RECORDS FOR THE EXERCISE:
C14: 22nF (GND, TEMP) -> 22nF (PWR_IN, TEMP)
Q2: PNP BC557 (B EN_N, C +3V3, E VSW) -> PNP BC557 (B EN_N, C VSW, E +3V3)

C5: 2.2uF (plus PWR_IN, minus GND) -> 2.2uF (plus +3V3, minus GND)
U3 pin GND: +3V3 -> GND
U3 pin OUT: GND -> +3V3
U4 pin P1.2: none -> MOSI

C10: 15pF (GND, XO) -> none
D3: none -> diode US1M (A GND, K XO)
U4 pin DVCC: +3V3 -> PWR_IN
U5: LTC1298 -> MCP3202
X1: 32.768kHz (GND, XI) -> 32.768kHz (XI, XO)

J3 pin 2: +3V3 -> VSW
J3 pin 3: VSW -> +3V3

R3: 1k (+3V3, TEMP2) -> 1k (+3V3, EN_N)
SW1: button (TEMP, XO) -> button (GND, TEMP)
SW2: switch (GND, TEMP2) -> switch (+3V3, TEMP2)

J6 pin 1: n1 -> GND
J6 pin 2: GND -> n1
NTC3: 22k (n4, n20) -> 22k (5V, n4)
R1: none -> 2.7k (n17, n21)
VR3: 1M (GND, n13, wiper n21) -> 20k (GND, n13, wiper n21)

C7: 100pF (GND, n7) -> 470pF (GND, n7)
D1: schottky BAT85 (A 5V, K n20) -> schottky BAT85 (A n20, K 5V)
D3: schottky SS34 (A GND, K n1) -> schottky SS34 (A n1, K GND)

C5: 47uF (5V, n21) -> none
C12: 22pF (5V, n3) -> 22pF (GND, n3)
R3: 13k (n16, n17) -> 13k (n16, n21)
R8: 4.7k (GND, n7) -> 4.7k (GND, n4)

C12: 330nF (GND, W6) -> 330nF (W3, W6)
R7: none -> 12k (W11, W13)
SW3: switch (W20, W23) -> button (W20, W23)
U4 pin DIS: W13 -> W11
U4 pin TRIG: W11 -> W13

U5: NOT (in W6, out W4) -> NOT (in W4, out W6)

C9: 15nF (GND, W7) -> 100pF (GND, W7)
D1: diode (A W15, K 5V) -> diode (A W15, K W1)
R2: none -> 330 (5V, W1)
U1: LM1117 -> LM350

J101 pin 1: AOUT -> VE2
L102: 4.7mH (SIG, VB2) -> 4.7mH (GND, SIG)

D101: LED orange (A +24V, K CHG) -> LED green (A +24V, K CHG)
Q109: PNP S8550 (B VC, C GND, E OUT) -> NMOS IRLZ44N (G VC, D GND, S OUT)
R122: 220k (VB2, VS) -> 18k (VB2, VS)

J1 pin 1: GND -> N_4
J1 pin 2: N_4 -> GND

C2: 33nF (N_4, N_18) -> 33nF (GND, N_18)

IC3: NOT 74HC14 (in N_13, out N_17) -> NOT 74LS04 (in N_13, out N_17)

EXERCISE OBJECTIVE: Keeping every character as it is, restate the lines above that run from the line with "X1: 32.768kHz (GND, XI) -> 32.768kHz (XI, XO)" through the line with "C5: 47uF (5V, n21) -> none", both included, and nothing else.

OUTPUT BELOW:
X1: 32.768kHz (GND, XI) -> 32.768kHz (XI, XO)

J3 pin 2: +3V3 -> VSW
J3 pin 3: VSW -> +3V3

R3: 1k (+3V3, TEMP2) -> 1k (+3V3, EN_N)
SW1: button (TEMP, XO) -> button (GND, TEMP)
SW2: switch (GND, TEMP2) -> switch (+3V3, TEMP2)

J6 pin 1: n1 -> GND
J6 pin 2: GND -> n1
NTC3: 22k (n4, n20) -> 22k (5V, n4)
R1: none -> 2.7k (n17, n21)
VR3: 1M (GND, n13, wiper n21) -> 20k (GND, n13, wiper n21)

C7: 100pF (GND, n7) -> 470pF (GND, n7)
D1: schottky BAT85 (A 5V, K n20) -> schottky BAT85 (A n20, K 5V)
D3: schottky SS34 (A GND, K n1) -> schottky SS34 (A n1, K GND)

C5: 47uF (5V, n21) -> none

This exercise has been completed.